Task to carry out ::
Output the entries as they appear, skipping images.

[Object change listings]

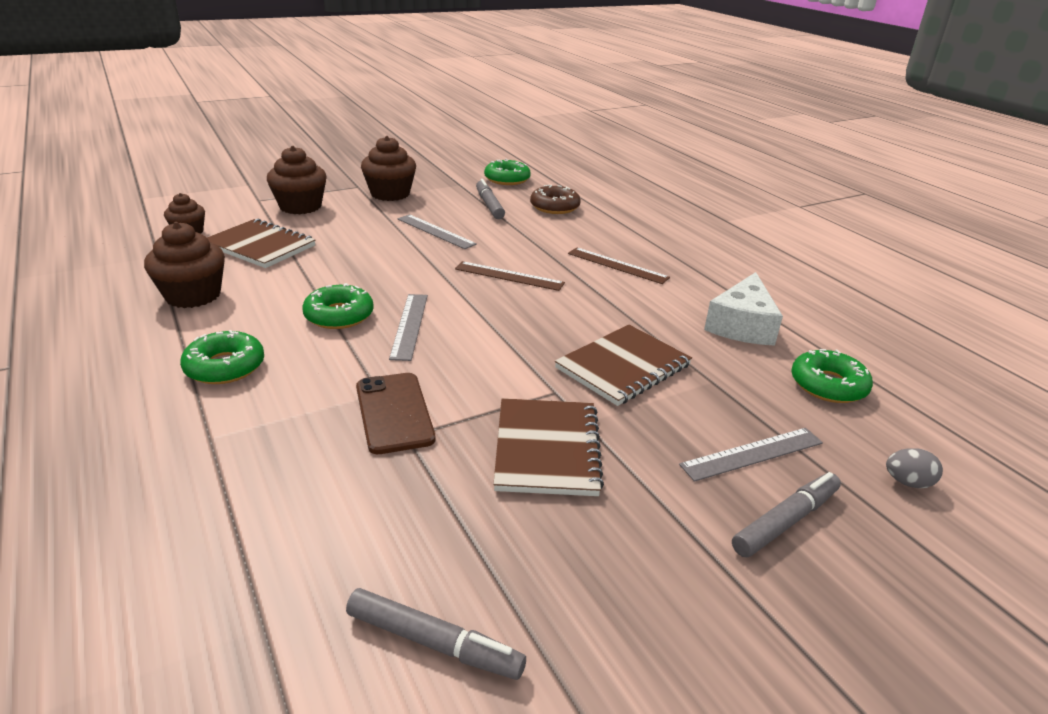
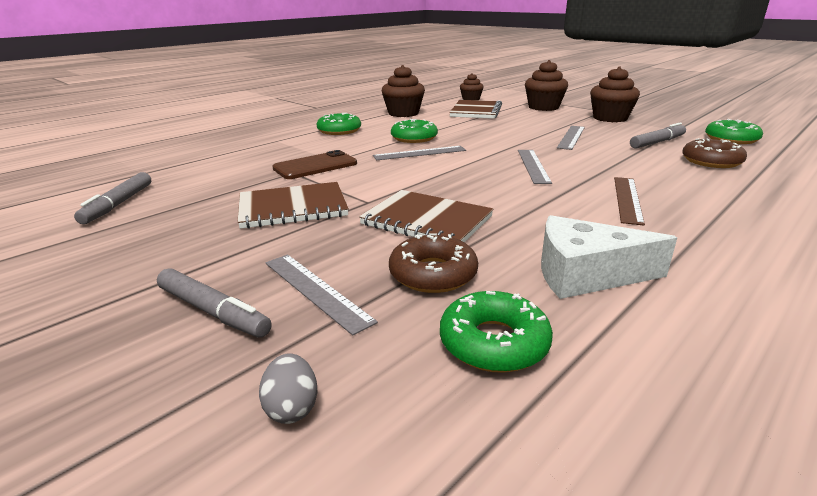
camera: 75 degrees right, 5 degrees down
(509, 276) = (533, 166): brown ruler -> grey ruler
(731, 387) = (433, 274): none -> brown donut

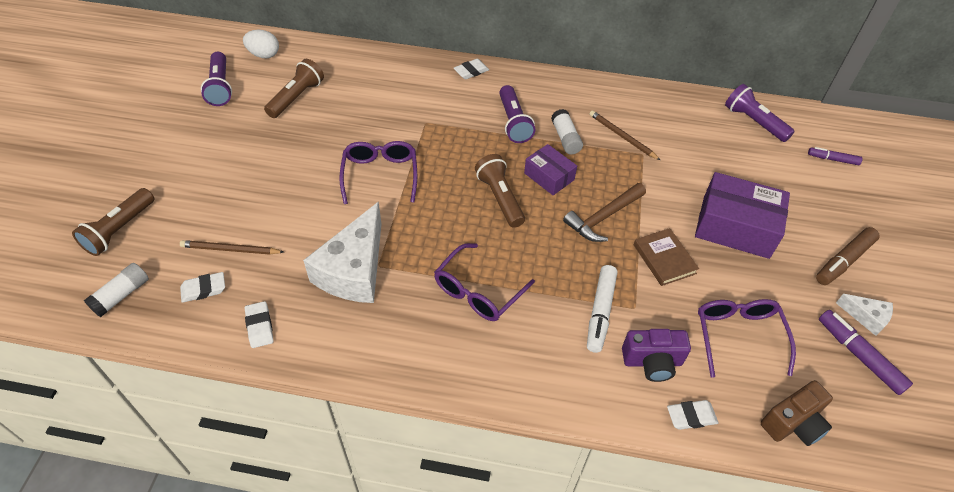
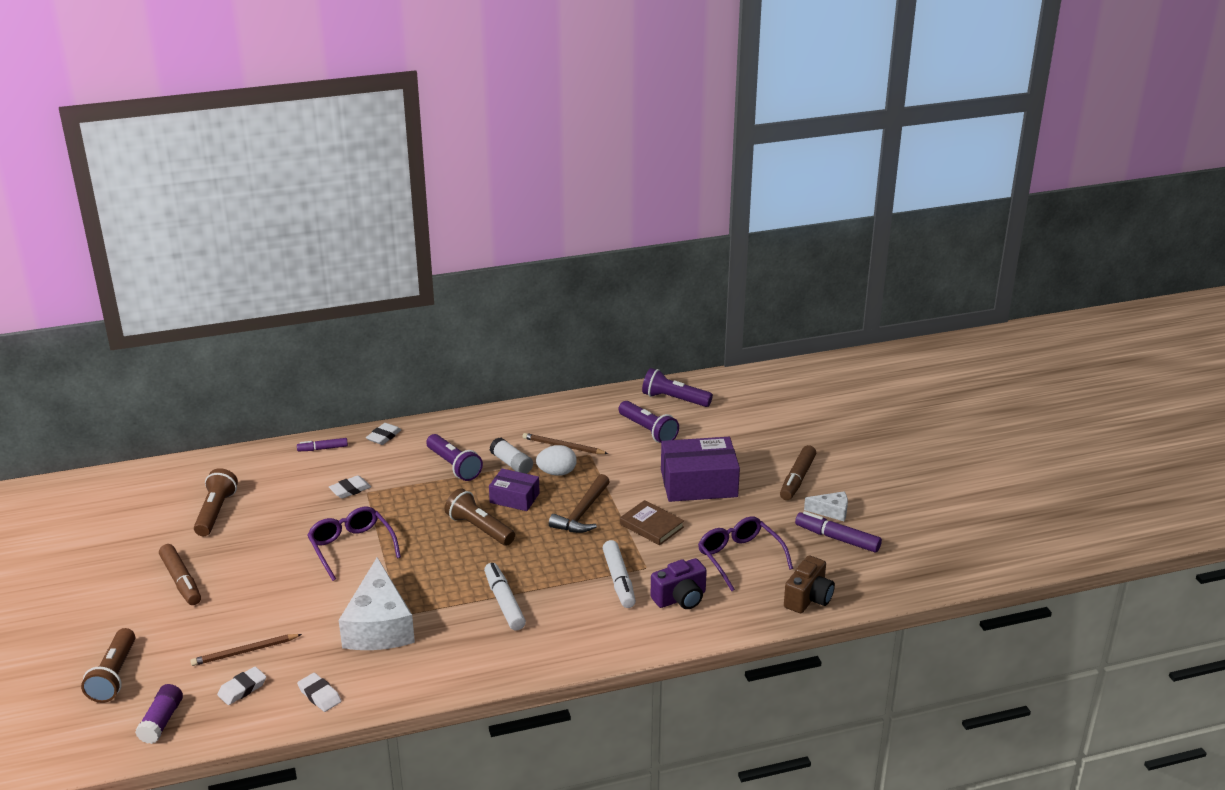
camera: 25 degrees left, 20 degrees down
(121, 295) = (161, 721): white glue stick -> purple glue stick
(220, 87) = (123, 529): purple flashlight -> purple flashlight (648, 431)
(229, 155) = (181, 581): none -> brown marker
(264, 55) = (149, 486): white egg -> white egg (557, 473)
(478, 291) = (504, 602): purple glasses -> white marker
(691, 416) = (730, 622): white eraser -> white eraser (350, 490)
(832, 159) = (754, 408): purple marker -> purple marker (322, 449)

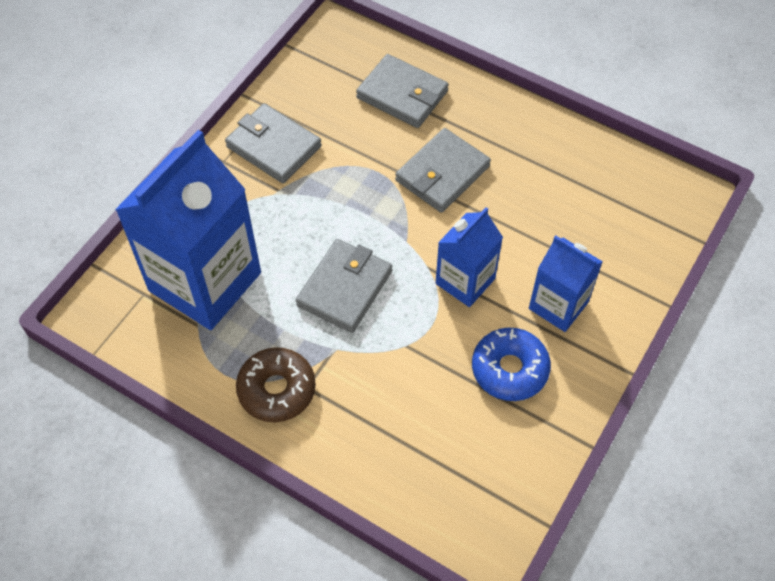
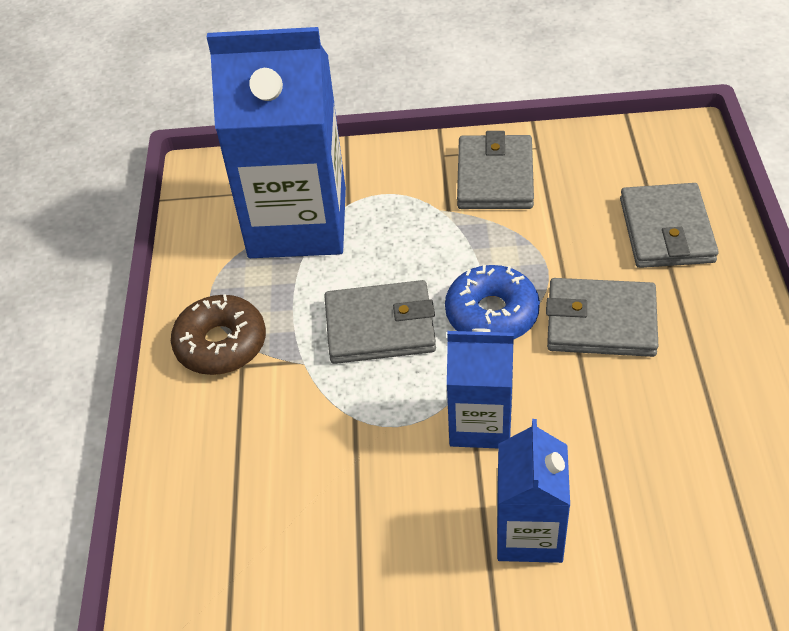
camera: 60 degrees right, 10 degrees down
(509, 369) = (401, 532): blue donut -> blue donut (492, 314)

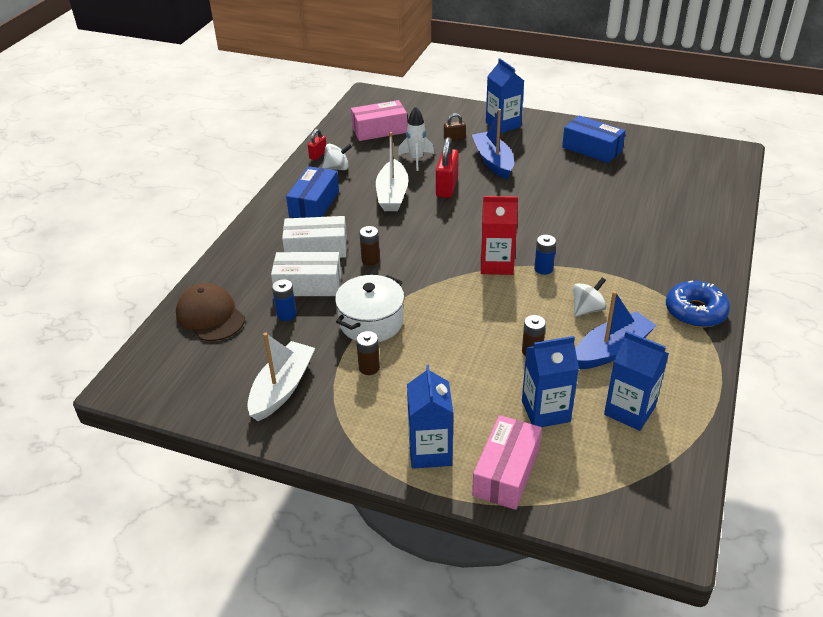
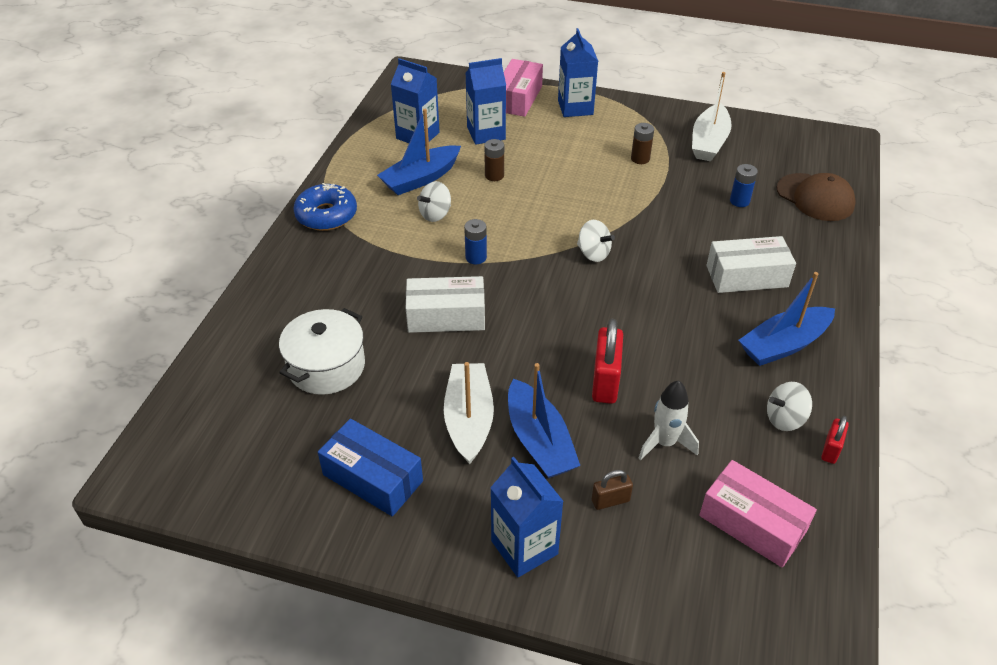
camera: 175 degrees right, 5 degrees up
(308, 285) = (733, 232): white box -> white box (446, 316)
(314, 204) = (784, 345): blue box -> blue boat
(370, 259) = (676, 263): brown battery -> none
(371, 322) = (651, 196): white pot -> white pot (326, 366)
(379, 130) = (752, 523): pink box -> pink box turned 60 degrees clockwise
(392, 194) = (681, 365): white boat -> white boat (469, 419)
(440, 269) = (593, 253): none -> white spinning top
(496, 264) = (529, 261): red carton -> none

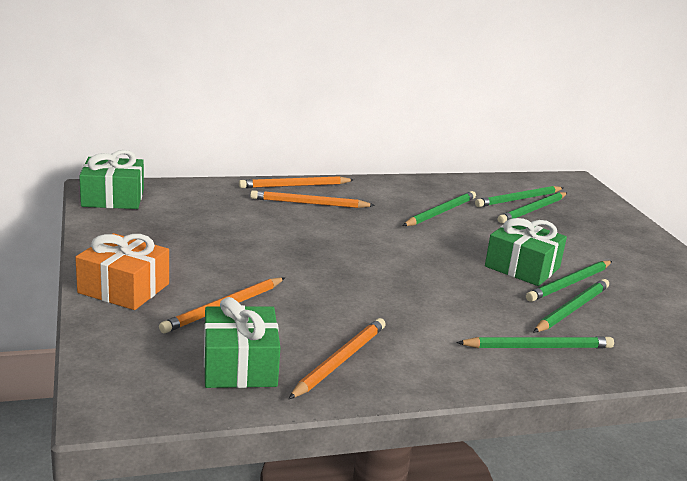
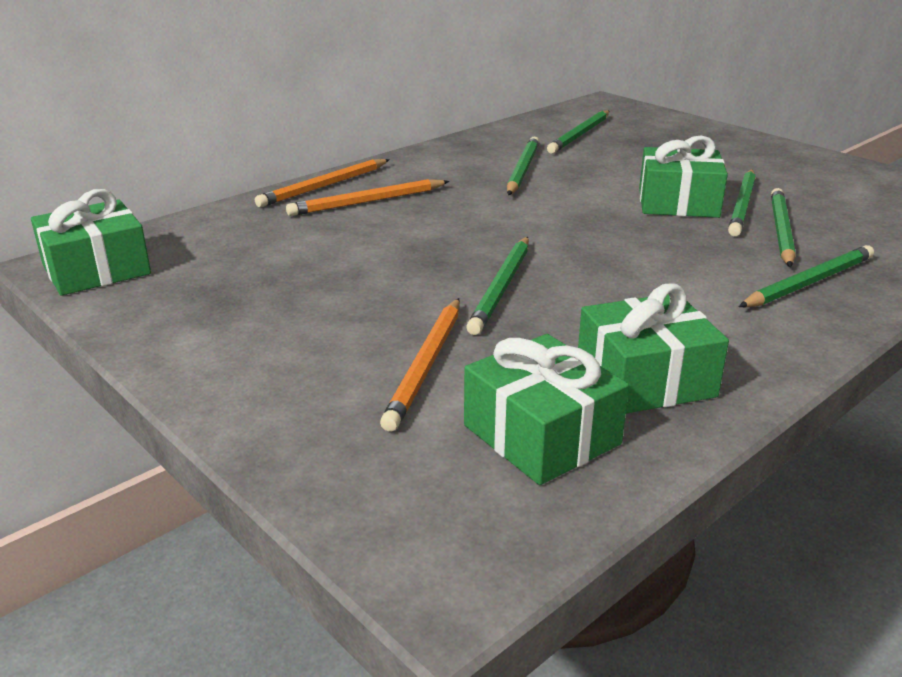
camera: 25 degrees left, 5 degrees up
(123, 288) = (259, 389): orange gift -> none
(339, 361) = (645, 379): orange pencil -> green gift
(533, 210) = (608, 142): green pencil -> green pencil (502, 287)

Output for this task ::
camera: 75 degrees right, 5 degrees down
(509, 276) = (533, 166): brown ruler -> grey ruler
(731, 387) = (433, 274): none -> brown donut

camera: 25 degrees left, 20 degrees down
(121, 295) = (161, 721): white glue stick -> purple glue stick
(220, 87) = (123, 529): purple flashlight -> purple flashlight (648, 431)
(229, 155) = (181, 581): none -> brown marker
(264, 55) = (149, 486): white egg -> white egg (557, 473)
(478, 291) = (504, 602): purple glasses -> white marker
(691, 416) = (730, 622): white eraser -> white eraser (350, 490)
(832, 159) = (754, 408): purple marker -> purple marker (322, 449)

camera: 60 degrees right, 10 degrees down
(509, 369) = (401, 532): blue donut -> blue donut (492, 314)

camera: 175 degrees right, 5 degrees up
(308, 285) = (733, 232): white box -> white box (446, 316)
(314, 204) = (784, 345): blue box -> blue boat
(370, 259) = (676, 263): brown battery -> none
(371, 322) = (651, 196): white pot -> white pot (326, 366)
(379, 130) = (752, 523): pink box -> pink box turned 60 degrees clockwise
(392, 194) = (681, 365): white boat -> white boat (469, 419)
(440, 269) = (593, 253): none -> white spinning top
(496, 264) = (529, 261): red carton -> none

camera: 25 degrees left, 5 degrees up
(123, 288) = (259, 389): orange gift -> none
(339, 361) = (645, 379): orange pencil -> green gift
(533, 210) = (608, 142): green pencil -> green pencil (502, 287)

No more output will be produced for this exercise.